_課題_. 以下の行のうち、最初の行から「blue hexagon: moved 13 px left」を含む行までを、両端の行も含めて一字一句そのまま引用してください。

---- データ項目

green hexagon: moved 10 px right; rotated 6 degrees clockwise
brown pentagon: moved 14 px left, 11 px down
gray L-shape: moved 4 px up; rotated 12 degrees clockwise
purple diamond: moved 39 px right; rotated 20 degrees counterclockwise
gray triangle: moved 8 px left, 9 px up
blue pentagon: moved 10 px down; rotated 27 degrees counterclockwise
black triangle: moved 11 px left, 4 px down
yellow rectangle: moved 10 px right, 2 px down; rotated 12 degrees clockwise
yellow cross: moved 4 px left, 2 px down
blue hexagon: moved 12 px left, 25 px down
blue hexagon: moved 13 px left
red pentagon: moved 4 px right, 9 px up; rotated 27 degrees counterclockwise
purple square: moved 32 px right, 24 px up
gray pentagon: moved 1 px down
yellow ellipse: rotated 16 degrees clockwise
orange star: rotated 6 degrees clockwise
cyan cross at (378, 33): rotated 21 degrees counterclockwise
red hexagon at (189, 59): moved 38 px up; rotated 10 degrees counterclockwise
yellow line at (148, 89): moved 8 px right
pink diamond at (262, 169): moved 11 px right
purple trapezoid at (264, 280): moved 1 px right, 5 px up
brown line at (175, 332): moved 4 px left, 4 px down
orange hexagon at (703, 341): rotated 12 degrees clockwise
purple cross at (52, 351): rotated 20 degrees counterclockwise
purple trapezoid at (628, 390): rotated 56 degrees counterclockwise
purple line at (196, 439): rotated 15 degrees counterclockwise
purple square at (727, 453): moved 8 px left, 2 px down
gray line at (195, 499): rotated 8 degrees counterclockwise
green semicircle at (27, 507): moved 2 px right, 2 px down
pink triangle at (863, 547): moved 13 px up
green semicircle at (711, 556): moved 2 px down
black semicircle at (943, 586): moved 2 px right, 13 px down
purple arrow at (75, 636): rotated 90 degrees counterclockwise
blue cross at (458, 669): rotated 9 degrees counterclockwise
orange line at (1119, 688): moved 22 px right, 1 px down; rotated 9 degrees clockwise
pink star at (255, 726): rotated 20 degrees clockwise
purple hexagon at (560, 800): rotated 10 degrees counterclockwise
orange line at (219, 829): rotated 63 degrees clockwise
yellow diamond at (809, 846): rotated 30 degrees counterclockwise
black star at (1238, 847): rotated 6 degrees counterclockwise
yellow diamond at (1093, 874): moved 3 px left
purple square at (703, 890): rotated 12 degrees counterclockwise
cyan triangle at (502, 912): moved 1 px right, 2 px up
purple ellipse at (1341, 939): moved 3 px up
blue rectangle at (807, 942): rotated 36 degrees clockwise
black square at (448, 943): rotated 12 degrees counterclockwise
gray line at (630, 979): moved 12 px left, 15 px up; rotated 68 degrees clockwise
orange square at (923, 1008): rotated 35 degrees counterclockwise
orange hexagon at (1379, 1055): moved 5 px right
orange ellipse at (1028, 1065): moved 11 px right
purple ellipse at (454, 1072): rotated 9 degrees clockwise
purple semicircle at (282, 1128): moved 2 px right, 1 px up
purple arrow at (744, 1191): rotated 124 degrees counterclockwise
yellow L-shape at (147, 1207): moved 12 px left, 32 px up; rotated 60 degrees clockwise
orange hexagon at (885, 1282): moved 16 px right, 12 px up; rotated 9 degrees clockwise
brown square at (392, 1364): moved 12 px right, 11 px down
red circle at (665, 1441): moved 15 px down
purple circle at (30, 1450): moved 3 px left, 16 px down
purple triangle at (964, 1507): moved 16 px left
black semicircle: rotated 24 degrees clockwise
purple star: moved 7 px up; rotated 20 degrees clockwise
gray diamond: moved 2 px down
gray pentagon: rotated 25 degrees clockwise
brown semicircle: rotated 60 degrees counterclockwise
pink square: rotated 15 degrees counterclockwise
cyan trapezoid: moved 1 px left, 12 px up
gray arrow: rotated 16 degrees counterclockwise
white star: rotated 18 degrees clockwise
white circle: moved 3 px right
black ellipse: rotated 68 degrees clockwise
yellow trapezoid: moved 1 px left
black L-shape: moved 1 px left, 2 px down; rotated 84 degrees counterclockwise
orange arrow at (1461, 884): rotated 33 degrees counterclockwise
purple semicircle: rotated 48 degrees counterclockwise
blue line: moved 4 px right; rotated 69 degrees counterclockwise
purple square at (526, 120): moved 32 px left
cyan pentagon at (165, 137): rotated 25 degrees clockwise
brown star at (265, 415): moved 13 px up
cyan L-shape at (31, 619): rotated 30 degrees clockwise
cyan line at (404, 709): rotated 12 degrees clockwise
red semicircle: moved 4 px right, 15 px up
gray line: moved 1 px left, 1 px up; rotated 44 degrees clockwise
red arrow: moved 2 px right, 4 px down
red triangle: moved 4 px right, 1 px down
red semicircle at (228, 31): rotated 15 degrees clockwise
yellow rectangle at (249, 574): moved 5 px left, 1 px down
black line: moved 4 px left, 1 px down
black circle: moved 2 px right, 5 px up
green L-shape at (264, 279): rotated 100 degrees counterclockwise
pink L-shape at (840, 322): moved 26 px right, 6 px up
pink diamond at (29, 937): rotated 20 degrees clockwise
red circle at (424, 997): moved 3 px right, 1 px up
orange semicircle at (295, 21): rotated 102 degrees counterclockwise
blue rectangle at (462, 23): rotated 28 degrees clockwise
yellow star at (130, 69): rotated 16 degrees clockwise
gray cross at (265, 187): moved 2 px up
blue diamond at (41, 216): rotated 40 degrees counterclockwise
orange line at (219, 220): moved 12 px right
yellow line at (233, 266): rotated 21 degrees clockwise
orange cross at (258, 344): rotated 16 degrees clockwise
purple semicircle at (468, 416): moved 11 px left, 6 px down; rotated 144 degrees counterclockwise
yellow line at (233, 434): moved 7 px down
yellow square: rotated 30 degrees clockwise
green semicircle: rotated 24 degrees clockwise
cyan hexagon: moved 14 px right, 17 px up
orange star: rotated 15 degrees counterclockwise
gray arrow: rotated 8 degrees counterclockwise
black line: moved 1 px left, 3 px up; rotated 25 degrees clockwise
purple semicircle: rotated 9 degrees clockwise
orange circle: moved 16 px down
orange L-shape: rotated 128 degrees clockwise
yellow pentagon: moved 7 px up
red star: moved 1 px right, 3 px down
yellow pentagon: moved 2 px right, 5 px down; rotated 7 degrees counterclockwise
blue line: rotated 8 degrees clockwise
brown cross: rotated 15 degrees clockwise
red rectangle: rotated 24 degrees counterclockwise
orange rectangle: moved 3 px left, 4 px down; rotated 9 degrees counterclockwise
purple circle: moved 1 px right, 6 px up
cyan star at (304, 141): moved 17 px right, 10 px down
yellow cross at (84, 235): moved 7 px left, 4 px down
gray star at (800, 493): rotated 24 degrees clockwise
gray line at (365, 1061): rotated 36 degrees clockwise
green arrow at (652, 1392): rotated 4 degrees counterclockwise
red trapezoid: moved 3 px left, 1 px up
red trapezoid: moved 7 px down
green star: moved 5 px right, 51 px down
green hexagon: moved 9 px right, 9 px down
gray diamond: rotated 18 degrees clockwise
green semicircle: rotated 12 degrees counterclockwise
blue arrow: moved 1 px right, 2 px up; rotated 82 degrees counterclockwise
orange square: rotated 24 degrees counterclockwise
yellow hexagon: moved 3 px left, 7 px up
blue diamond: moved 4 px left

--------

_回答_.
green hexagon: moved 10 px right; rotated 6 degrees clockwise
brown pentagon: moved 14 px left, 11 px down
gray L-shape: moved 4 px up; rotated 12 degrees clockwise
purple diamond: moved 39 px right; rotated 20 degrees counterclockwise
gray triangle: moved 8 px left, 9 px up
blue pentagon: moved 10 px down; rotated 27 degrees counterclockwise
black triangle: moved 11 px left, 4 px down
yellow rectangle: moved 10 px right, 2 px down; rotated 12 degrees clockwise
yellow cross: moved 4 px left, 2 px down
blue hexagon: moved 12 px left, 25 px down
blue hexagon: moved 13 px left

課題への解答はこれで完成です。